作成内容 –
以下の行をすべて、一字一句変えずにそのまま出力してください。ただし、画像は回答に含めないでください。

┌─ 提供記録

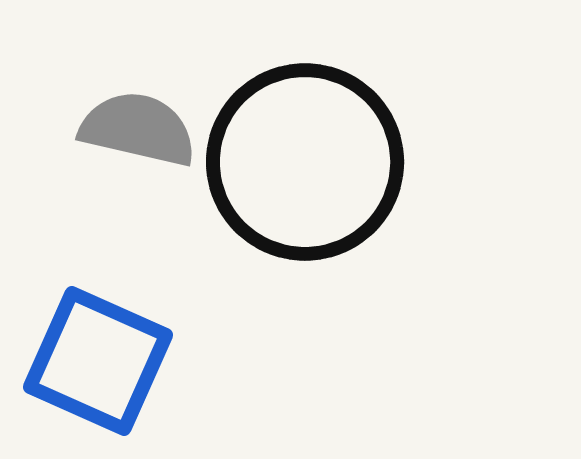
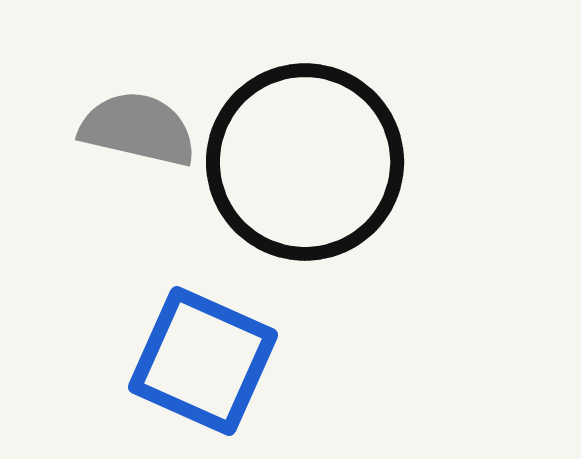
blue square: moved 105 px right
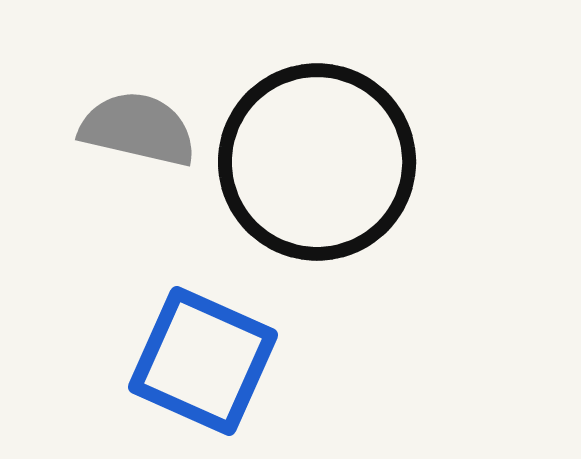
black circle: moved 12 px right
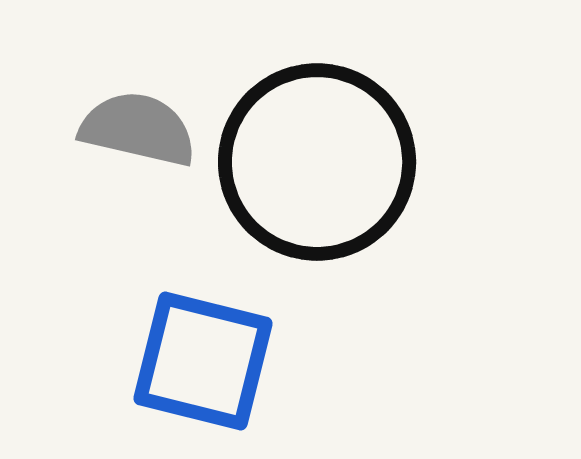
blue square: rotated 10 degrees counterclockwise
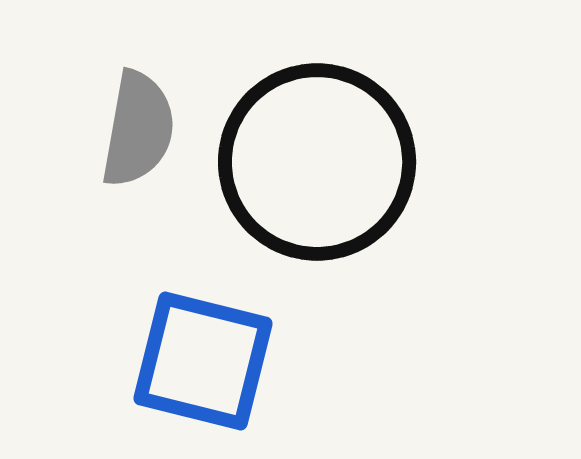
gray semicircle: rotated 87 degrees clockwise
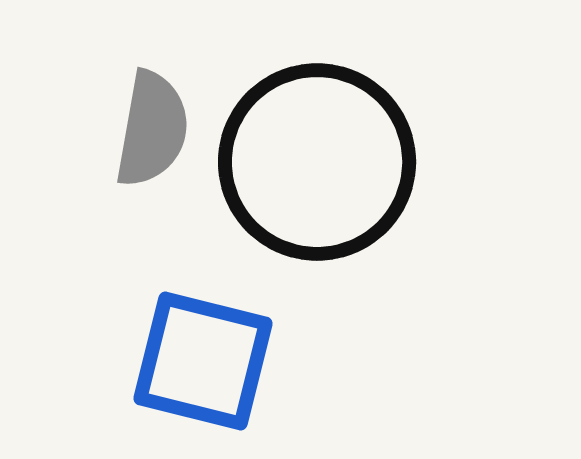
gray semicircle: moved 14 px right
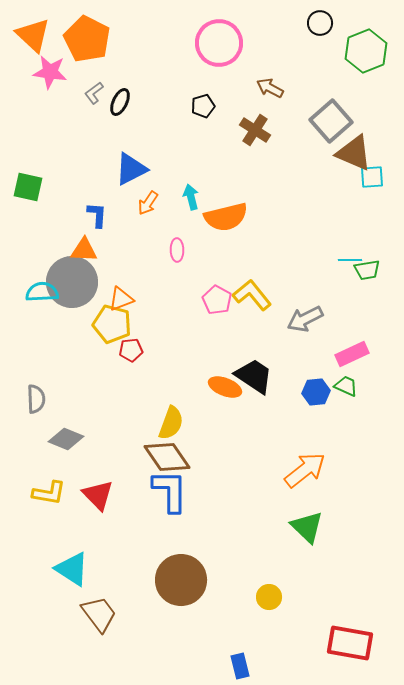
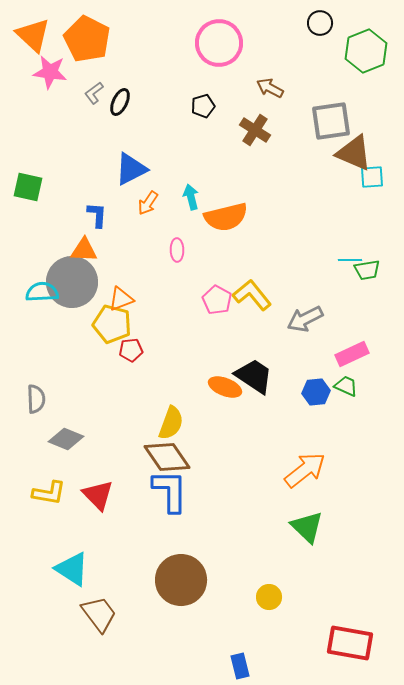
gray square at (331, 121): rotated 33 degrees clockwise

└─

記述回答 –
blue square: moved 105 px right
black circle: moved 12 px right
blue square: rotated 10 degrees counterclockwise
gray semicircle: rotated 87 degrees clockwise
gray semicircle: moved 14 px right
gray square at (331, 121): rotated 33 degrees clockwise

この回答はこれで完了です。